- **DATA FOR ANALYSIS**
=== Begin Enclosure ===

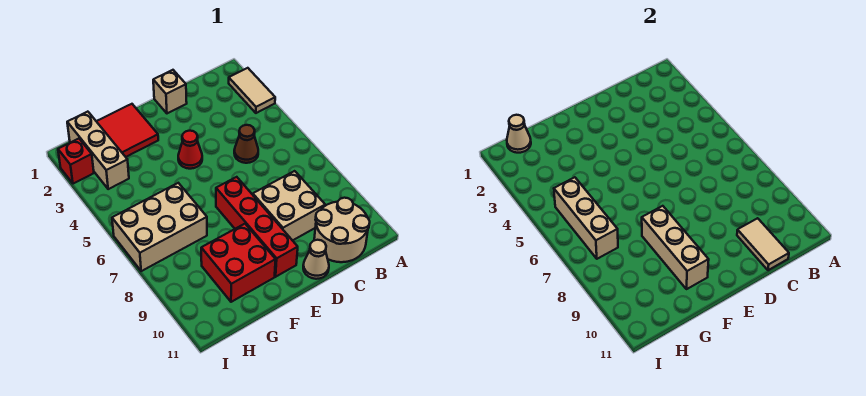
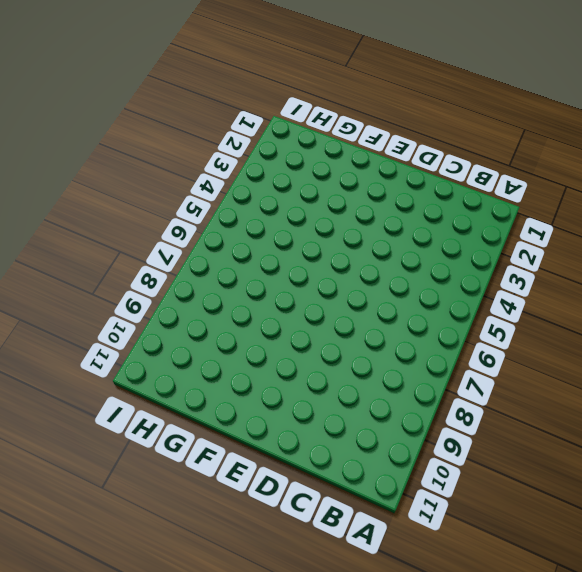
none -> tan tile A2:A3 level 1
none -> tan round brick B10:C11 level 1
none -> brown cone C5 level 1

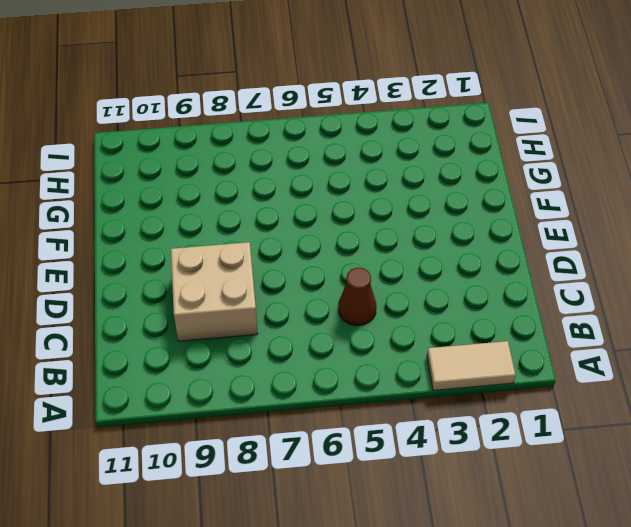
none -> tan round brick B10:C11 level 1
none -> tan brick D1 level 1
none -> tan cone D11 level 1

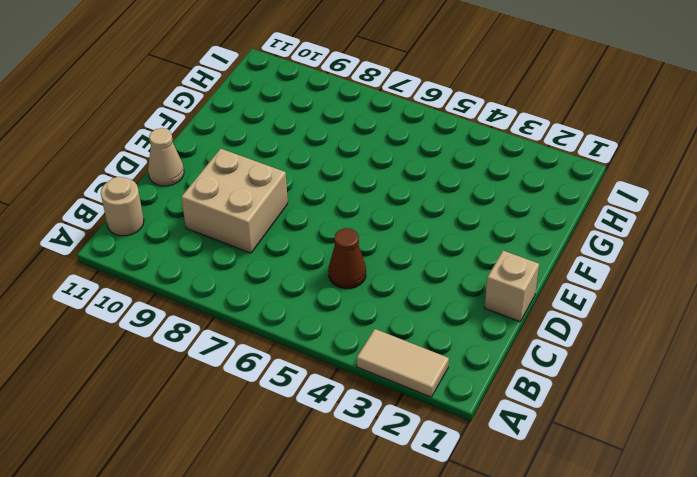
tan round brick B11 level 1 -> tan round brick B10:C11 level 1
none -> red cone E4 level 1
none -> red brick E7:E10 level 1
none -> red tile F1:G2 level 1

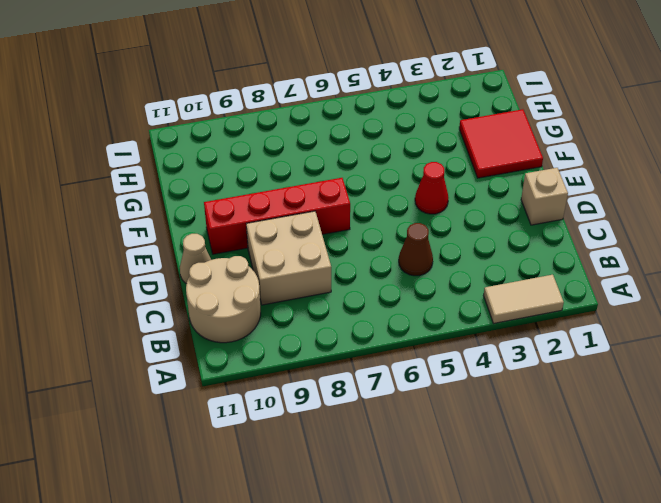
none -> red brick F9:G10 level 1
none -> tan brick G6:I7 level 1
none -> tan brick H1:H3 level 1

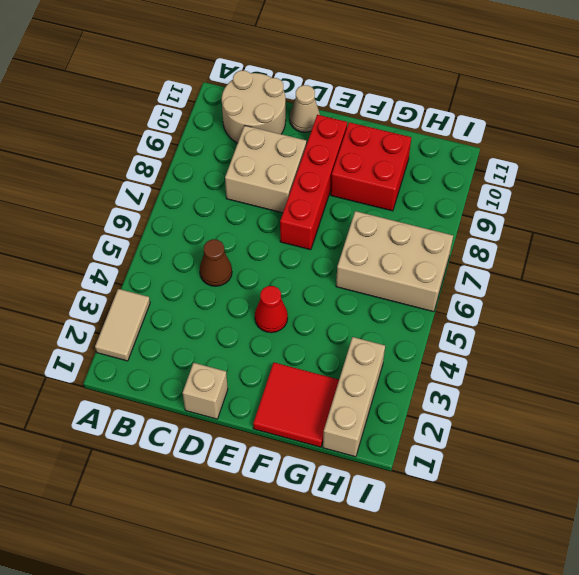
none -> red brick I2 level 1
none -> tan tile C10:C11 level 2
none -> tan brick F8:F10 level 2

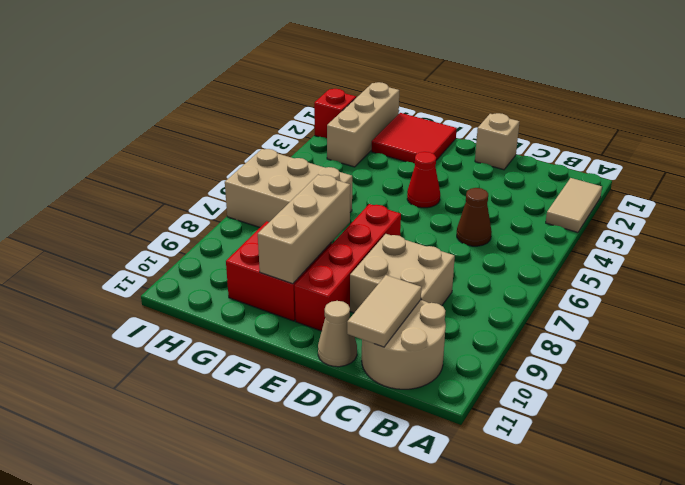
none -> tan cone H1 level 2
none -> tan brick H5:H7 level 2

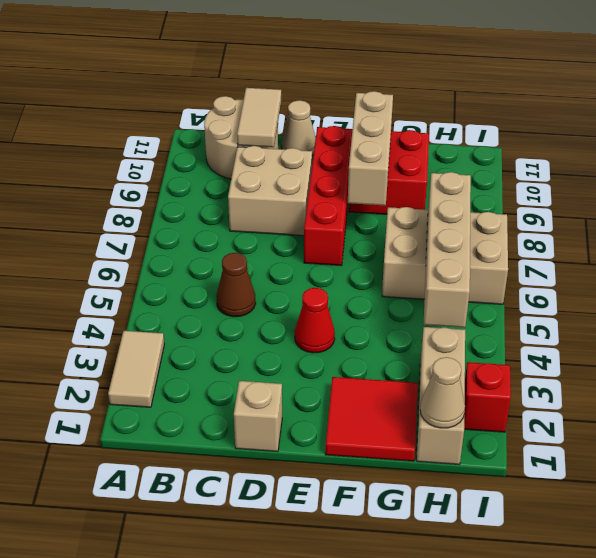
tan brick H4:H7 level 2 -> tan brick H5:H7 level 2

=== End Enclosure ===

- **DESCRIPTION OF THE TASK**
If a line in the records above contains "cone", copy that line.

- **ANSWER FOR THE TASK**
none -> brown cone C5 level 1
none -> tan cone D11 level 1
none -> red cone E4 level 1
none -> tan cone H1 level 2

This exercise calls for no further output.